:: Assigned task ::
Below are the records; repeat exactly their lines between the line holding "none -> red brick A11 level 2" and the line holding "none -> red brick A11 level 3", inclusive, skipping the pictures.

[Data records]

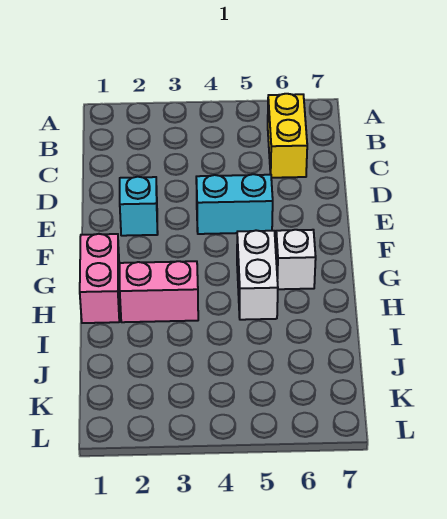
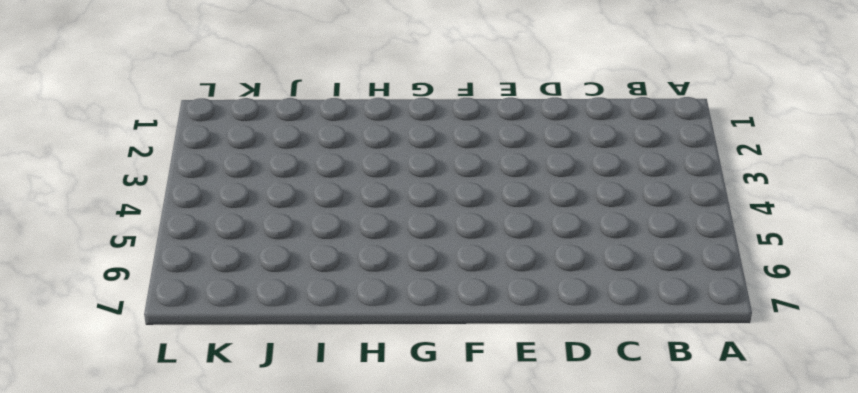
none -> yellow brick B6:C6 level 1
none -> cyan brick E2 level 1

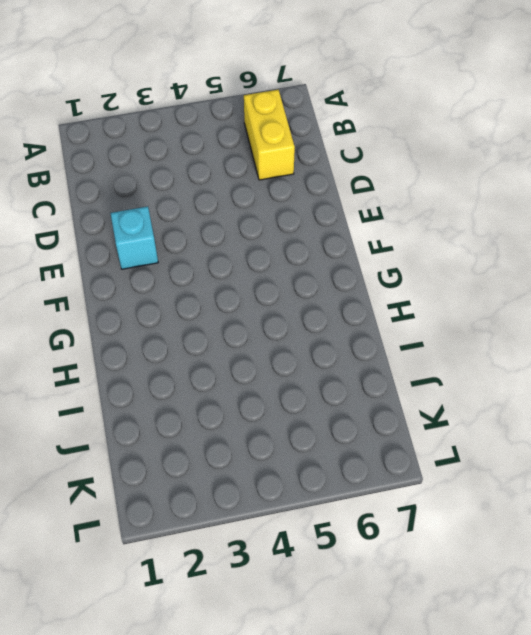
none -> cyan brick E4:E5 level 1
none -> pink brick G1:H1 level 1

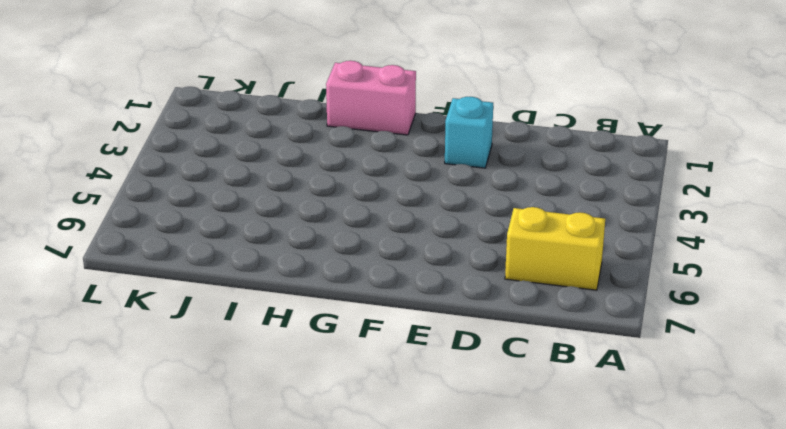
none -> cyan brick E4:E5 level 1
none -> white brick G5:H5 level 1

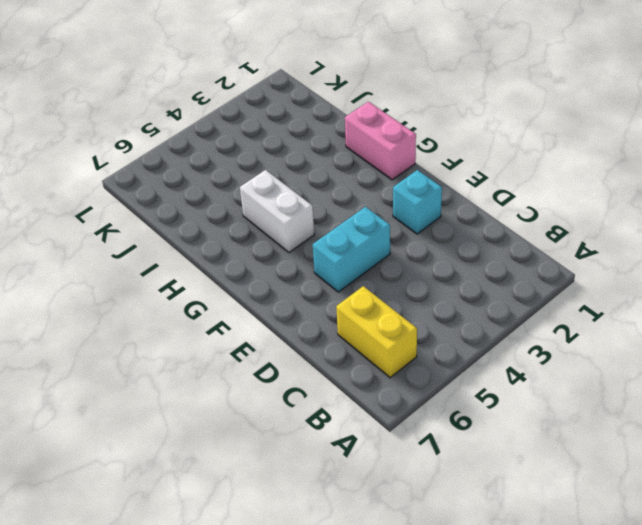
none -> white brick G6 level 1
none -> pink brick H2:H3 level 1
==
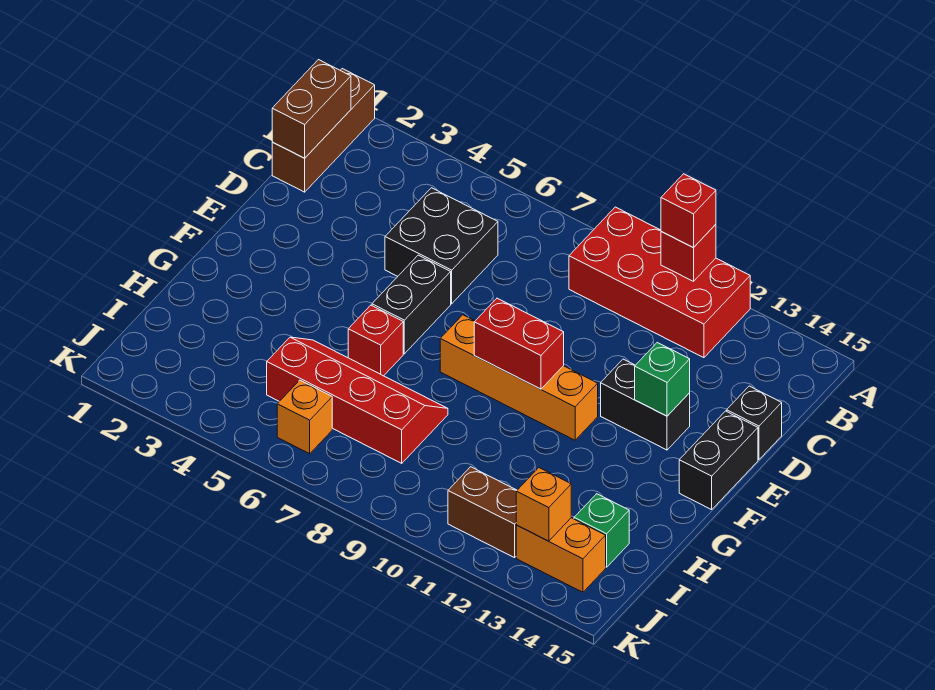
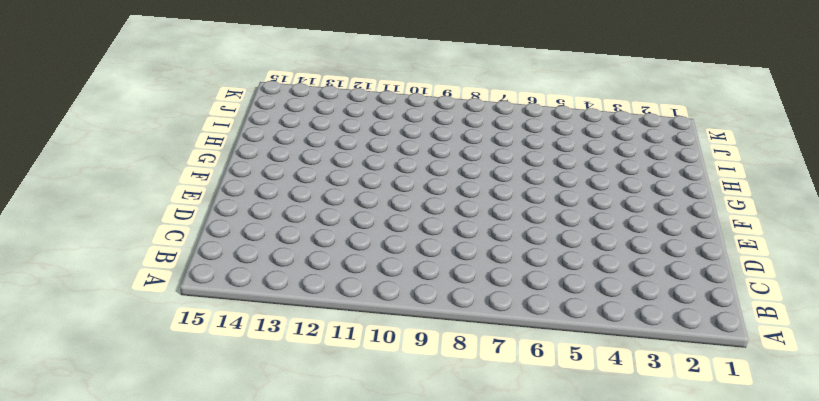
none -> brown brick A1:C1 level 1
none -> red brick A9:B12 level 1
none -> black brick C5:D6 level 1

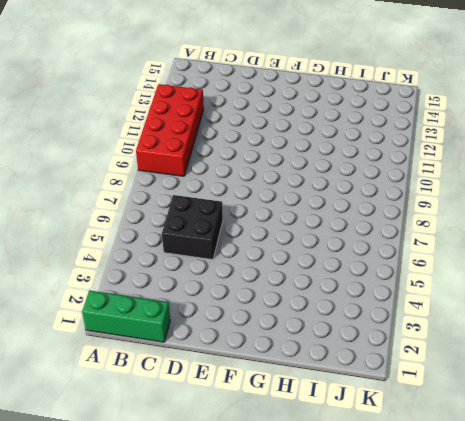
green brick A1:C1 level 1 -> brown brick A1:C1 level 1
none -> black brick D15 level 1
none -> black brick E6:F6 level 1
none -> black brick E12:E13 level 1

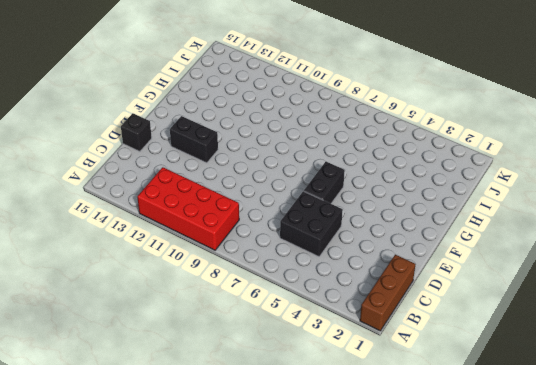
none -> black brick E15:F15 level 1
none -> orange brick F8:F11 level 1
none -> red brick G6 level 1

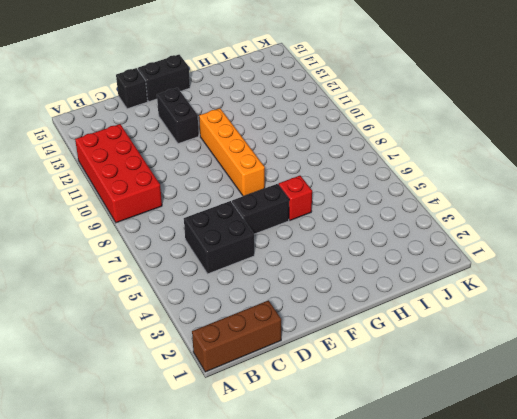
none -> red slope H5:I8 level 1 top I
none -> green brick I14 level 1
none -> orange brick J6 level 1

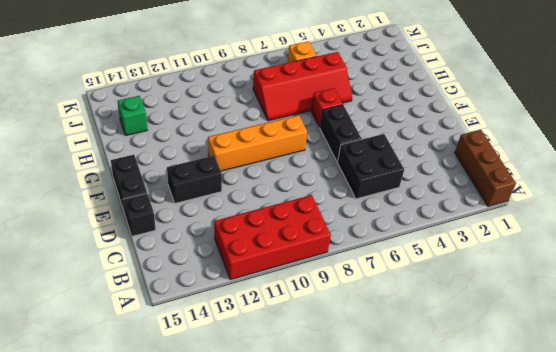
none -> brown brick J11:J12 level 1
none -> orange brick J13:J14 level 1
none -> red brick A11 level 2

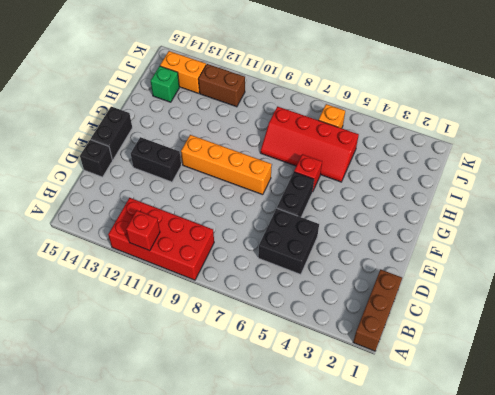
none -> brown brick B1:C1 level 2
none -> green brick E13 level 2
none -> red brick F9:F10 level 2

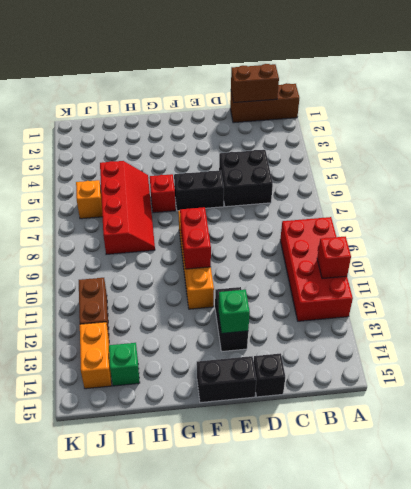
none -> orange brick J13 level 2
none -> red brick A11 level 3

:: Expected answer ::
none -> red brick A11 level 2

none -> brown brick B1:C1 level 2
none -> green brick E13 level 2
none -> red brick F9:F10 level 2

none -> orange brick J13 level 2
none -> red brick A11 level 3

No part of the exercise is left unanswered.